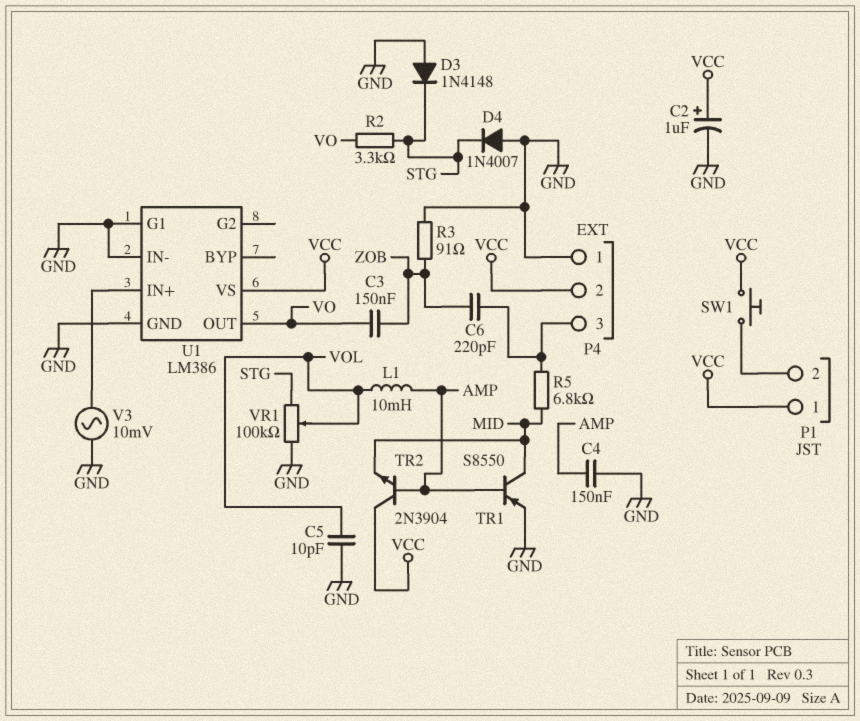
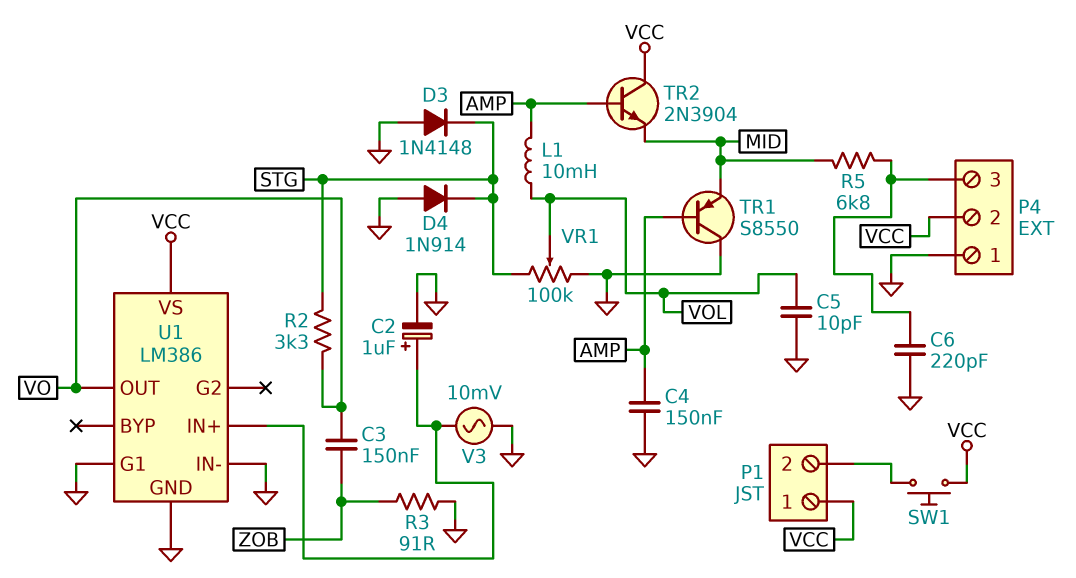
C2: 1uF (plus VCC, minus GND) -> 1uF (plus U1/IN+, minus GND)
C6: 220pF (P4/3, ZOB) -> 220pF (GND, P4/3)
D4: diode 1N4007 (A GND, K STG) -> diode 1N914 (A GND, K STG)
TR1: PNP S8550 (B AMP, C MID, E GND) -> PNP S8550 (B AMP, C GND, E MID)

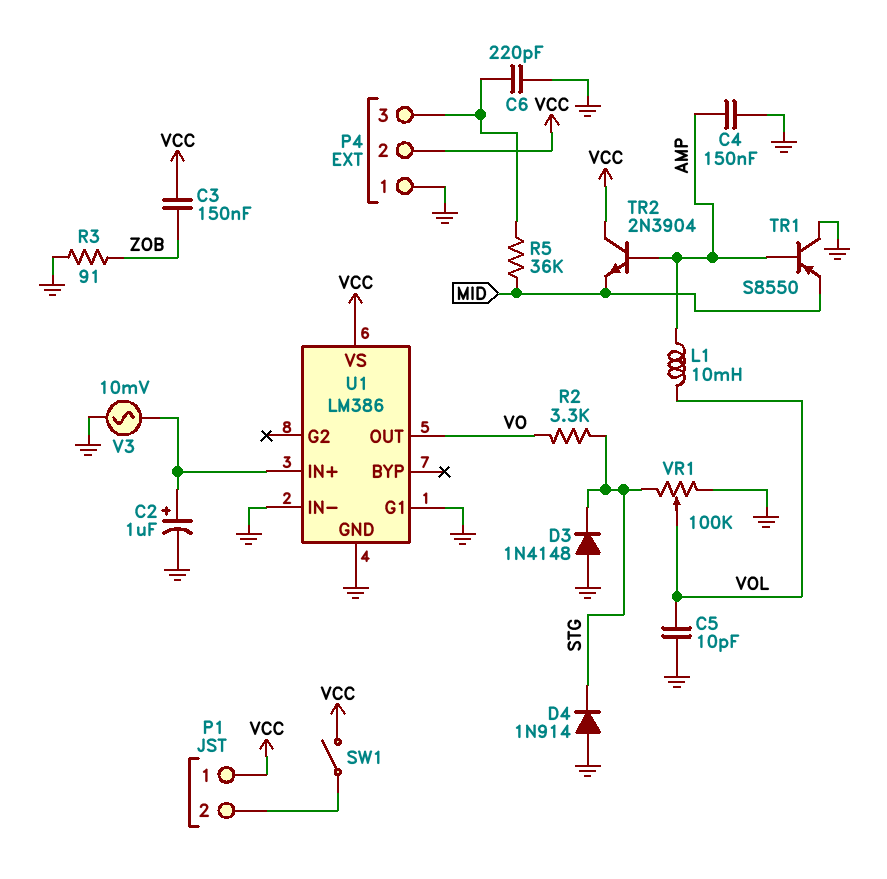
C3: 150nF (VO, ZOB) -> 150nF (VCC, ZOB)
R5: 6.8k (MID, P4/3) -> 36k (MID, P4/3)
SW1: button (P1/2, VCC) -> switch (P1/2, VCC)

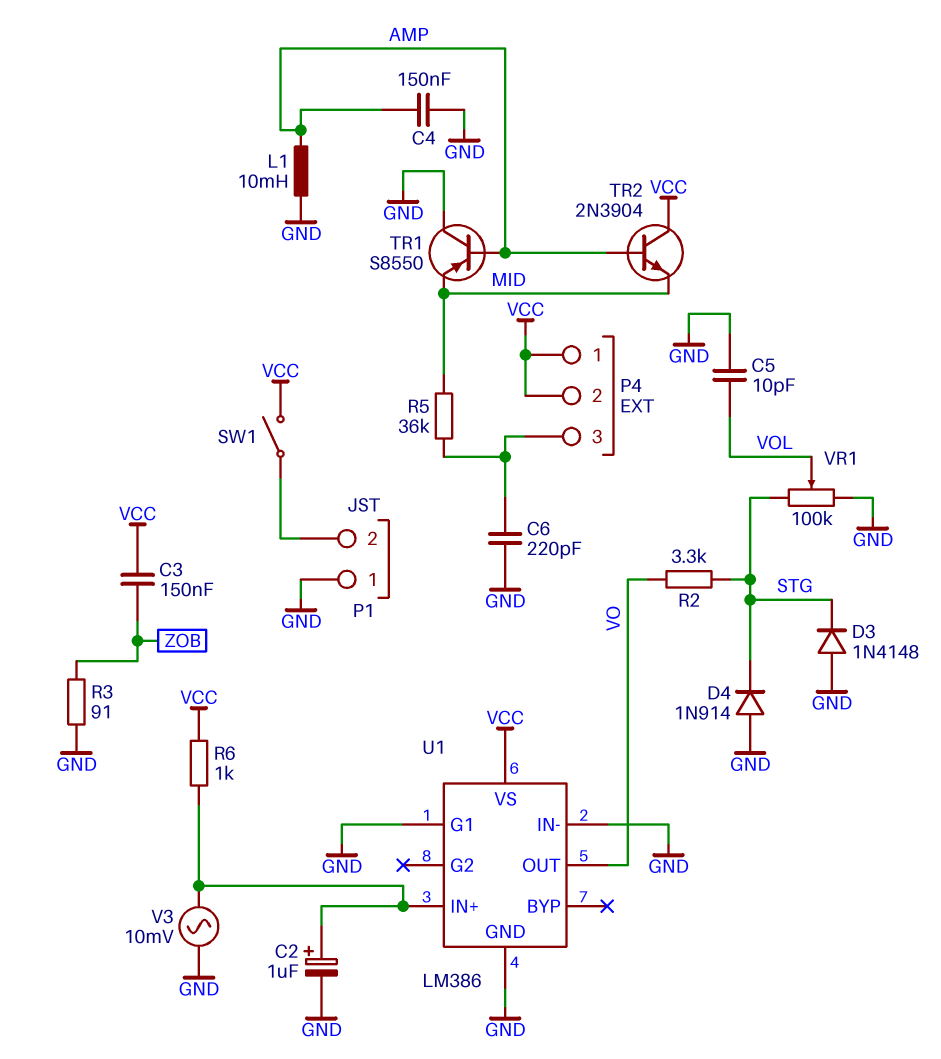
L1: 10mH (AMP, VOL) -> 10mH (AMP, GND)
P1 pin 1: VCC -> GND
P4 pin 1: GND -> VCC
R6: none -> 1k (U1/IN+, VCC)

**REQUIRED WORK**
The entries above need to be repeated word for word, minus their pictures.

**EXERCISE ANSWER**
C2: 1uF (plus VCC, minus GND) -> 1uF (plus U1/IN+, minus GND)
C6: 220pF (P4/3, ZOB) -> 220pF (GND, P4/3)
D4: diode 1N4007 (A GND, K STG) -> diode 1N914 (A GND, K STG)
TR1: PNP S8550 (B AMP, C MID, E GND) -> PNP S8550 (B AMP, C GND, E MID)

C3: 150nF (VO, ZOB) -> 150nF (VCC, ZOB)
R5: 6.8k (MID, P4/3) -> 36k (MID, P4/3)
SW1: button (P1/2, VCC) -> switch (P1/2, VCC)

L1: 10mH (AMP, VOL) -> 10mH (AMP, GND)
P1 pin 1: VCC -> GND
P4 pin 1: GND -> VCC
R6: none -> 1k (U1/IN+, VCC)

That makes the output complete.